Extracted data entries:

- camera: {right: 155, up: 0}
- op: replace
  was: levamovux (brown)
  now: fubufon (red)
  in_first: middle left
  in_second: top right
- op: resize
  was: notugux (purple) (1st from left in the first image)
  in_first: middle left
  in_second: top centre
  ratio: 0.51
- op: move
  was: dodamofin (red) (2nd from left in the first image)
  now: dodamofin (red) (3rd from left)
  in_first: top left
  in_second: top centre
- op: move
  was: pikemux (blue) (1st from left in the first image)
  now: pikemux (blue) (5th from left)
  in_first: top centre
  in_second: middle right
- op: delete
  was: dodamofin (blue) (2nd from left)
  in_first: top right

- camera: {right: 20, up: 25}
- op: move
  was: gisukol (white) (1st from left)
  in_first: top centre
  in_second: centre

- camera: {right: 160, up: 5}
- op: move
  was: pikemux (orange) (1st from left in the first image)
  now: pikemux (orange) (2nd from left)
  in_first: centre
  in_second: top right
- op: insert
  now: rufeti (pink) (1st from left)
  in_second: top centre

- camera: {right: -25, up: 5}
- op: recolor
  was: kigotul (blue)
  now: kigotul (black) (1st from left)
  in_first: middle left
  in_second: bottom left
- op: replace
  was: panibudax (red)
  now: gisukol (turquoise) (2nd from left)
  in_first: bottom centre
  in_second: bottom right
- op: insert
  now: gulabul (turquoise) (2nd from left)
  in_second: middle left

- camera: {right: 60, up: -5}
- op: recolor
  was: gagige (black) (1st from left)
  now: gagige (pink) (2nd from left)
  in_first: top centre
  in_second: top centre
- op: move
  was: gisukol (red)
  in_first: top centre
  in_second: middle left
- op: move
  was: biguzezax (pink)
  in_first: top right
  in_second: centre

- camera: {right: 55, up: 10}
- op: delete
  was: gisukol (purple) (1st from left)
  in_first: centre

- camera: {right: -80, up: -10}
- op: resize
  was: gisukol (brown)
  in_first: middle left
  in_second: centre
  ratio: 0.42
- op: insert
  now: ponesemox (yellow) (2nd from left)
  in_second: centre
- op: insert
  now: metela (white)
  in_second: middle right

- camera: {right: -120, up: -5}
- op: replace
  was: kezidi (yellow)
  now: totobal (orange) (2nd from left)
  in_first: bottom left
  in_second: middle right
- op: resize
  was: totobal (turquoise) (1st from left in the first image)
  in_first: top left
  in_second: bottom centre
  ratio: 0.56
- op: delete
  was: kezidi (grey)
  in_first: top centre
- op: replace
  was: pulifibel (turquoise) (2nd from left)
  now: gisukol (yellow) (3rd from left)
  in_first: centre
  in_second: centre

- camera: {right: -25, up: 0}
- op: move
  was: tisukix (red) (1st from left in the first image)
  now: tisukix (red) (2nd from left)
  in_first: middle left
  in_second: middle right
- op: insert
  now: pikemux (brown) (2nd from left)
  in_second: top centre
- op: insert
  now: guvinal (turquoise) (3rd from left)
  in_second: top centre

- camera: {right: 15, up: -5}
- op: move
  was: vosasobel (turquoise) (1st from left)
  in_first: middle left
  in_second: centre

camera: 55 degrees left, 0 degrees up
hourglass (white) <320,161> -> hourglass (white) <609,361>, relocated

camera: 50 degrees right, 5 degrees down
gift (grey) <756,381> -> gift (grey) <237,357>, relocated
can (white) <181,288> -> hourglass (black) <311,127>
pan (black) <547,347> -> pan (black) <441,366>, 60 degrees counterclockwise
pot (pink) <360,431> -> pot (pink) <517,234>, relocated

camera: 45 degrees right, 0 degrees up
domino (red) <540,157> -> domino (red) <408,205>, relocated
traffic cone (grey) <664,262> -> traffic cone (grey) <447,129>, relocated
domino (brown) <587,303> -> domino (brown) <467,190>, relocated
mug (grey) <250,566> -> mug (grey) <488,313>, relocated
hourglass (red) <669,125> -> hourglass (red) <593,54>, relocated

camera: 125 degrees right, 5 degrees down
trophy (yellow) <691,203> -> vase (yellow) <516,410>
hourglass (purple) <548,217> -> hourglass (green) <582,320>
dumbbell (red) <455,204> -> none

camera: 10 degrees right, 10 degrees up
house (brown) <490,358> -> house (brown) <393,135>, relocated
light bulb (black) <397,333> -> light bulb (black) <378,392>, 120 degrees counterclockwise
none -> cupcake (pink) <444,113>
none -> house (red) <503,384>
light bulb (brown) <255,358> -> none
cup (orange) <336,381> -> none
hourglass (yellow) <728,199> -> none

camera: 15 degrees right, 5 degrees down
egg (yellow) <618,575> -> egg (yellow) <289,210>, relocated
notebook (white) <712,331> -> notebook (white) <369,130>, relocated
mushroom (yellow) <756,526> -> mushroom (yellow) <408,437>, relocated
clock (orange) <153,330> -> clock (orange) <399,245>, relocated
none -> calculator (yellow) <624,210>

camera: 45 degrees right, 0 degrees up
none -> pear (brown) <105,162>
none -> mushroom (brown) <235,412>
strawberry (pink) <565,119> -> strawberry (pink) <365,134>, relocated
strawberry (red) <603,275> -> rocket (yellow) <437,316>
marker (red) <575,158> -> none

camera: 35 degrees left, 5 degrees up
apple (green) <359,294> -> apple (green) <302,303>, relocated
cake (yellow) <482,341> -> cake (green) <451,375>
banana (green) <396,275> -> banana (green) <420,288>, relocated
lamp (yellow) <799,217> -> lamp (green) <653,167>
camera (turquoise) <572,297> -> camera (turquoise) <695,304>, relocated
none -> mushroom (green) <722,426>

▶ _TASK DIRECTIONS_: From the first line to the last, restate the data above exactly.

▶ _SOLUTION FOR THIS TASK_:
- camera: {right: 155, up: 0}
- op: replace
  was: levamovux (brown)
  now: fubufon (red)
  in_first: middle left
  in_second: top right
- op: resize
  was: notugux (purple) (1st from left in the first image)
  in_first: middle left
  in_second: top centre
  ratio: 0.51
- op: move
  was: dodamofin (red) (2nd from left in the first image)
  now: dodamofin (red) (3rd from left)
  in_first: top left
  in_second: top centre
- op: move
  was: pikemux (blue) (1st from left in the first image)
  now: pikemux (blue) (5th from left)
  in_first: top centre
  in_second: middle right
- op: delete
  was: dodamofin (blue) (2nd from left)
  in_first: top right

- camera: {right: 20, up: 25}
- op: move
  was: gisukol (white) (1st from left)
  in_first: top centre
  in_second: centre

- camera: {right: 160, up: 5}
- op: move
  was: pikemux (orange) (1st from left in the first image)
  now: pikemux (orange) (2nd from left)
  in_first: centre
  in_second: top right
- op: insert
  now: rufeti (pink) (1st from left)
  in_second: top centre

- camera: {right: -25, up: 5}
- op: recolor
  was: kigotul (blue)
  now: kigotul (black) (1st from left)
  in_first: middle left
  in_second: bottom left
- op: replace
  was: panibudax (red)
  now: gisukol (turquoise) (2nd from left)
  in_first: bottom centre
  in_second: bottom right
- op: insert
  now: gulabul (turquoise) (2nd from left)
  in_second: middle left

- camera: {right: 60, up: -5}
- op: recolor
  was: gagige (black) (1st from left)
  now: gagige (pink) (2nd from left)
  in_first: top centre
  in_second: top centre
- op: move
  was: gisukol (red)
  in_first: top centre
  in_second: middle left
- op: move
  was: biguzezax (pink)
  in_first: top right
  in_second: centre

- camera: {right: 55, up: 10}
- op: delete
  was: gisukol (purple) (1st from left)
  in_first: centre

- camera: {right: -80, up: -10}
- op: resize
  was: gisukol (brown)
  in_first: middle left
  in_second: centre
  ratio: 0.42
- op: insert
  now: ponesemox (yellow) (2nd from left)
  in_second: centre
- op: insert
  now: metela (white)
  in_second: middle right

- camera: {right: -120, up: -5}
- op: replace
  was: kezidi (yellow)
  now: totobal (orange) (2nd from left)
  in_first: bottom left
  in_second: middle right
- op: resize
  was: totobal (turquoise) (1st from left in the first image)
  in_first: top left
  in_second: bottom centre
  ratio: 0.56
- op: delete
  was: kezidi (grey)
  in_first: top centre
- op: replace
  was: pulifibel (turquoise) (2nd from left)
  now: gisukol (yellow) (3rd from left)
  in_first: centre
  in_second: centre

- camera: {right: -25, up: 0}
- op: move
  was: tisukix (red) (1st from left in the first image)
  now: tisukix (red) (2nd from left)
  in_first: middle left
  in_second: middle right
- op: insert
  now: pikemux (brown) (2nd from left)
  in_second: top centre
- op: insert
  now: guvinal (turquoise) (3rd from left)
  in_second: top centre

- camera: {right: 15, up: -5}
- op: move
  was: vosasobel (turquoise) (1st from left)
  in_first: middle left
  in_second: centre

camera: 55 degrees left, 0 degrees up
hourglass (white) <320,161> -> hourglass (white) <609,361>, relocated

camera: 50 degrees right, 5 degrees down
gift (grey) <756,381> -> gift (grey) <237,357>, relocated
can (white) <181,288> -> hourglass (black) <311,127>
pan (black) <547,347> -> pan (black) <441,366>, 60 degrees counterclockwise
pot (pink) <360,431> -> pot (pink) <517,234>, relocated

camera: 45 degrees right, 0 degrees up
domino (red) <540,157> -> domino (red) <408,205>, relocated
traffic cone (grey) <664,262> -> traffic cone (grey) <447,129>, relocated
domino (brown) <587,303> -> domino (brown) <467,190>, relocated
mug (grey) <250,566> -> mug (grey) <488,313>, relocated
hourglass (red) <669,125> -> hourglass (red) <593,54>, relocated

camera: 125 degrees right, 5 degrees down
trophy (yellow) <691,203> -> vase (yellow) <516,410>
hourglass (purple) <548,217> -> hourglass (green) <582,320>
dumbbell (red) <455,204> -> none

camera: 10 degrees right, 10 degrees up
house (brown) <490,358> -> house (brown) <393,135>, relocated
light bulb (black) <397,333> -> light bulb (black) <378,392>, 120 degrees counterclockwise
none -> cupcake (pink) <444,113>
none -> house (red) <503,384>
light bulb (brown) <255,358> -> none
cup (orange) <336,381> -> none
hourglass (yellow) <728,199> -> none

camera: 15 degrees right, 5 degrees down
egg (yellow) <618,575> -> egg (yellow) <289,210>, relocated
notebook (white) <712,331> -> notebook (white) <369,130>, relocated
mushroom (yellow) <756,526> -> mushroom (yellow) <408,437>, relocated
clock (orange) <153,330> -> clock (orange) <399,245>, relocated
none -> calculator (yellow) <624,210>

camera: 45 degrees right, 0 degrees up
none -> pear (brown) <105,162>
none -> mushroom (brown) <235,412>
strawberry (pink) <565,119> -> strawberry (pink) <365,134>, relocated
strawberry (red) <603,275> -> rocket (yellow) <437,316>
marker (red) <575,158> -> none

camera: 35 degrees left, 5 degrees up
apple (green) <359,294> -> apple (green) <302,303>, relocated
cake (yellow) <482,341> -> cake (green) <451,375>
banana (green) <396,275> -> banana (green) <420,288>, relocated
lamp (yellow) <799,217> -> lamp (green) <653,167>
camera (turquoise) <572,297> -> camera (turquoise) <695,304>, relocated
none -> mushroom (green) <722,426>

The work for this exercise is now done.